#### [Available data]
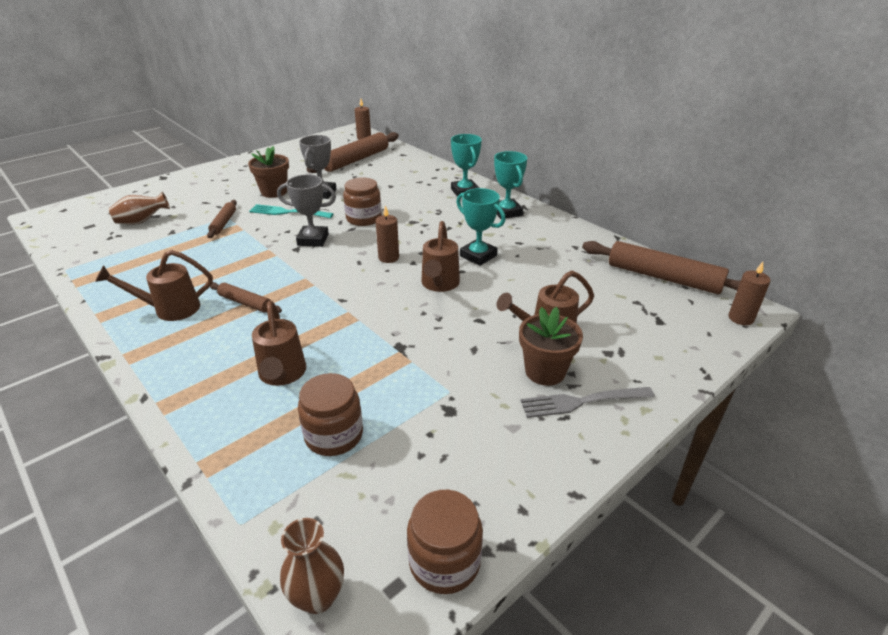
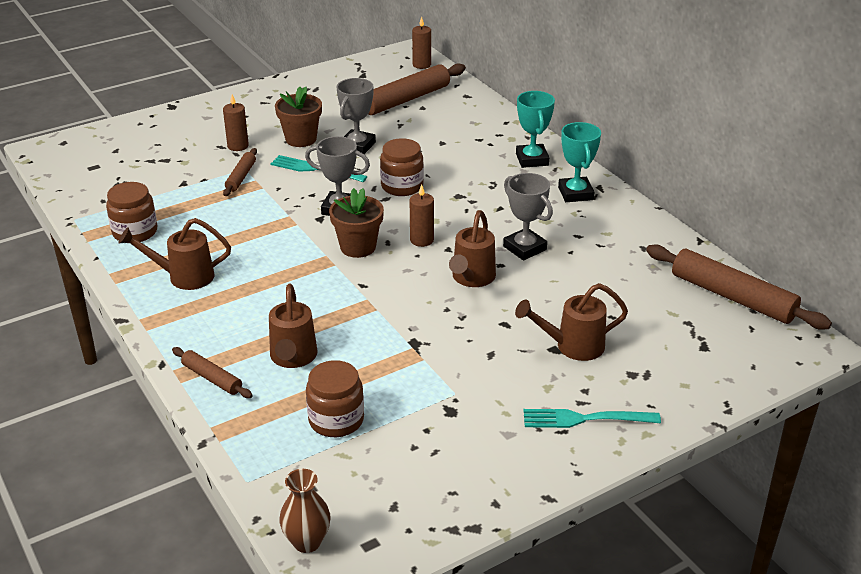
camera: 10 degrees right, 0 degrees up
(142, 221) = (150, 166): brown vase -> none
(245, 303) = (261, 278): brown rolling pin -> brown rolling pin (212, 378)
(444, 561) = (416, 532): brown jar -> brown jar (135, 232)
(478, 256) = (524, 248): turquoise trophy -> grey trophy
(545, 371) = (558, 385): brown flower pot -> brown flower pot (358, 247)
(582, 402) = (585, 419): grey fork -> turquoise fork
(740, 318) = (798, 354): brown candle -> brown candle (238, 146)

#### [What you will do]
Read the entries above and find each line holding the word "grey". Copy it out.

#### [The completed task]
(478, 256) = (524, 248): turquoise trophy -> grey trophy
(582, 402) = (585, 419): grey fork -> turquoise fork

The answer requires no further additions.